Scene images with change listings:

*** Begin section ***

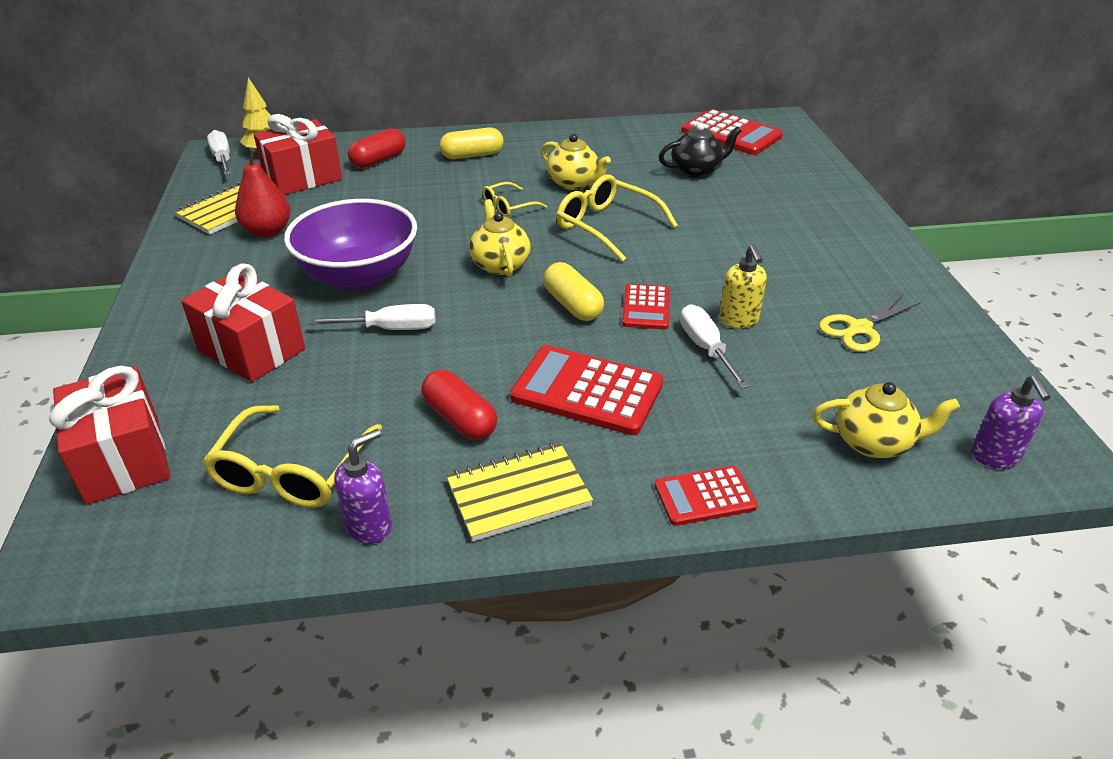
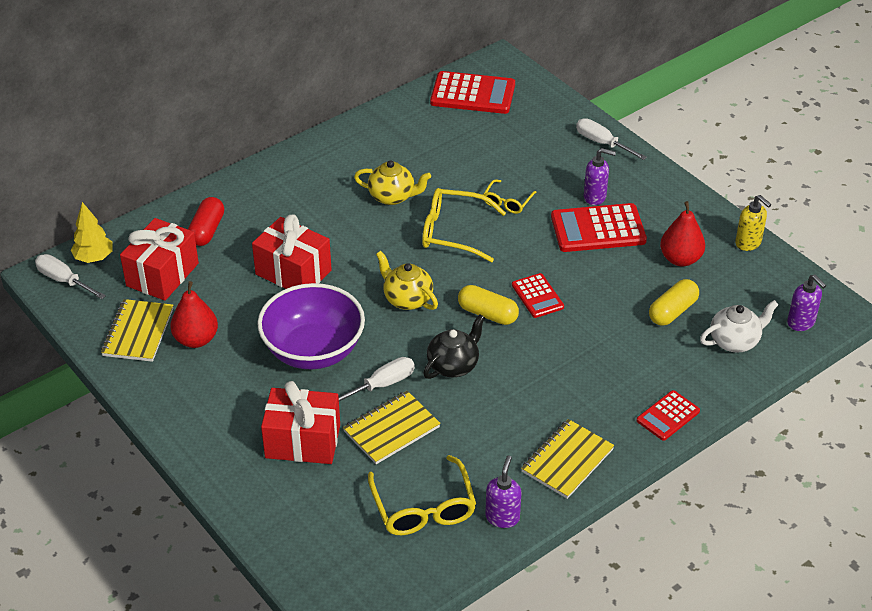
camera: 30 degrees left, 5 degrees up
(123, 459) = (309, 549): red gift -> red gift (293, 272)
(352, 374) = (391, 429): none -> yellow notebook
(460, 419) = (491, 430): red capsule -> none
(472, 155) = (282, 195): yellow capsule -> yellow capsule (672, 311)
(509, 207) = (363, 240): yellow glasses -> yellow glasses (507, 202)
(587, 391) = (551, 376): red calculator -> red calculator (598, 229)
(696, 171) = (476, 147): black teapot -> black teapot (453, 365)
(706, 348) = (599, 314): white screwdriver -> white screwdriver (602, 143)
(738, 321) = (603, 283): yellow soap dispenser -> yellow soap dispenser (748, 243)
(795, 242) = (595, 197): none -> purple soap dispenser
(859, 329) = (680, 259): yellow scissors -> red pear
(874, 443) = (735, 341): yellow teapot -> white teapot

*** End section ***

## HOW TO COMPLETE THIS TASK
After dropping every picture, transcribe each entry exactly.

## RESPONSE AREA
camera: 30 degrees left, 5 degrees up
(123, 459) = (309, 549): red gift -> red gift (293, 272)
(352, 374) = (391, 429): none -> yellow notebook
(460, 419) = (491, 430): red capsule -> none
(472, 155) = (282, 195): yellow capsule -> yellow capsule (672, 311)
(509, 207) = (363, 240): yellow glasses -> yellow glasses (507, 202)
(587, 391) = (551, 376): red calculator -> red calculator (598, 229)
(696, 171) = (476, 147): black teapot -> black teapot (453, 365)
(706, 348) = (599, 314): white screwdriver -> white screwdriver (602, 143)
(738, 321) = (603, 283): yellow soap dispenser -> yellow soap dispenser (748, 243)
(795, 242) = (595, 197): none -> purple soap dispenser
(859, 329) = (680, 259): yellow scissors -> red pear
(874, 443) = (735, 341): yellow teapot -> white teapot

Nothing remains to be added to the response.